TASK OBJECTIVE:
Pick out every line of the records that contains the string "acciaccatura", matching case exactly, and copy each of those lines.

begin MATERIAL SUPPLIED

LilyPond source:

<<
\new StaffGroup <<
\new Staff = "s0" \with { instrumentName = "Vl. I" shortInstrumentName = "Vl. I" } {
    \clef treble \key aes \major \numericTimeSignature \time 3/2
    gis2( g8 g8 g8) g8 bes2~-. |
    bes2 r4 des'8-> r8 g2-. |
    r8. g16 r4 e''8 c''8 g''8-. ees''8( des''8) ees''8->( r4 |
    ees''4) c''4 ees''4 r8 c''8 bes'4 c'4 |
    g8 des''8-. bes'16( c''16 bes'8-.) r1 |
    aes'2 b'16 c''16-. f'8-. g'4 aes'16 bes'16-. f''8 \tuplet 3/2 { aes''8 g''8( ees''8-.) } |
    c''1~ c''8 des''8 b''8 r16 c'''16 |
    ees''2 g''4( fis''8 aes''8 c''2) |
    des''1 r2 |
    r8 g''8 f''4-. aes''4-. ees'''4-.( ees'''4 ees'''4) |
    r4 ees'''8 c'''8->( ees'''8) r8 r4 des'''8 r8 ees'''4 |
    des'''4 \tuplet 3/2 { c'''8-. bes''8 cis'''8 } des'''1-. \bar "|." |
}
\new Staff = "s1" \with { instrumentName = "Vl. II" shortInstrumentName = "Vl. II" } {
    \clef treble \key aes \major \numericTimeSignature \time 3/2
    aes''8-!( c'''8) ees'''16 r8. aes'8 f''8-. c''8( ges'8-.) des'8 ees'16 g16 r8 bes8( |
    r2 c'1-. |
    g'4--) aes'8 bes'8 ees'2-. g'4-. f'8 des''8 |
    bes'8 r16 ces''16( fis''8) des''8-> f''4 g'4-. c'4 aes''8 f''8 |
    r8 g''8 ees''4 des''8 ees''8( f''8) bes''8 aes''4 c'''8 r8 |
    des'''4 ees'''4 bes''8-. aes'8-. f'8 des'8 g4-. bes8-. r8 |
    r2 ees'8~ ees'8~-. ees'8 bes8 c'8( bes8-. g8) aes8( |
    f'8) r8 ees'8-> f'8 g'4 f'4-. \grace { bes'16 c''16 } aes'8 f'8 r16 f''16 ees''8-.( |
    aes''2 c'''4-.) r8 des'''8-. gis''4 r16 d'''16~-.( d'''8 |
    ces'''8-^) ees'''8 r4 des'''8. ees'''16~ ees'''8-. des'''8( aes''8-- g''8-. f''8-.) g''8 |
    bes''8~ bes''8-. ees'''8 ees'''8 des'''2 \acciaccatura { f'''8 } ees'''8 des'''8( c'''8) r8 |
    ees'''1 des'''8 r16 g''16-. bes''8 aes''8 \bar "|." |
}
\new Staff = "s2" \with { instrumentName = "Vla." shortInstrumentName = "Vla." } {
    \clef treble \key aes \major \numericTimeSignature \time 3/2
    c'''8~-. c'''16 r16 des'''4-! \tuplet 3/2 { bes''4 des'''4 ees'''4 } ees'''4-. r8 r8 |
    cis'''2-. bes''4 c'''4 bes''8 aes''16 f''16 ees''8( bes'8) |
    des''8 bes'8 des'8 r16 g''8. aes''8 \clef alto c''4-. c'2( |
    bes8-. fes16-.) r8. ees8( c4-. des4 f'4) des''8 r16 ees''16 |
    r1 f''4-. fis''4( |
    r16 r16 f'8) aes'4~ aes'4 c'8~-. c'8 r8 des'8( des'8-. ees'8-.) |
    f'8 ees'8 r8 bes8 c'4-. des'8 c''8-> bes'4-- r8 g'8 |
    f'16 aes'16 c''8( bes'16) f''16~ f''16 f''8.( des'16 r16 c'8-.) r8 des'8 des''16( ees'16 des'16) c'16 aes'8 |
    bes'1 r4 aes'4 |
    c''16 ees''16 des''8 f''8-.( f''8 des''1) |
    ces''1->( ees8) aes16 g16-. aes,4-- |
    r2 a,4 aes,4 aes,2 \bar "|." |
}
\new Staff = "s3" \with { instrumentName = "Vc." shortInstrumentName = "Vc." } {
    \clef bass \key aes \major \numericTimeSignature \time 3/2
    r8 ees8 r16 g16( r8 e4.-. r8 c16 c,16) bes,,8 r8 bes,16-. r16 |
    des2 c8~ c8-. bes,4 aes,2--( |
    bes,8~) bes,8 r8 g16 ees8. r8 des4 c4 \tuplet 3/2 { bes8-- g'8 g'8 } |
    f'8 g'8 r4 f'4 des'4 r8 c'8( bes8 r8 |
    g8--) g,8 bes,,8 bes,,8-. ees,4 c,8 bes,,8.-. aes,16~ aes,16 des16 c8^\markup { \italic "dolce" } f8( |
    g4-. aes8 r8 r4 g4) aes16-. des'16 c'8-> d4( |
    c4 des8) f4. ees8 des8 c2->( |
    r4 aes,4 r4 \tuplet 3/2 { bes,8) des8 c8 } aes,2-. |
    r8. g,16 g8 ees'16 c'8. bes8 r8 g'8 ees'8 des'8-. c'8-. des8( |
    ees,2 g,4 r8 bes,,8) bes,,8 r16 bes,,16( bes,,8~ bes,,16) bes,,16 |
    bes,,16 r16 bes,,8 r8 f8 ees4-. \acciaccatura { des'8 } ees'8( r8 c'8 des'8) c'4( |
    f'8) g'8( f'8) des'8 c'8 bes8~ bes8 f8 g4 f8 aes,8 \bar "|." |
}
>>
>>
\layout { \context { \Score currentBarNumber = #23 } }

end MATERIAL SUPPLIED

EXPECTED ANSWER:
    bes''8~ bes''8-. ees'''8 ees'''8 des'''2 \acciaccatura { f'''8 } ees'''8 des'''8( c'''8) r8 |
    bes,,16 r16 bes,,8 r8 f8 ees4-. \acciaccatura { des'8 } ees'8( r8 c'8 des'8) c'4( |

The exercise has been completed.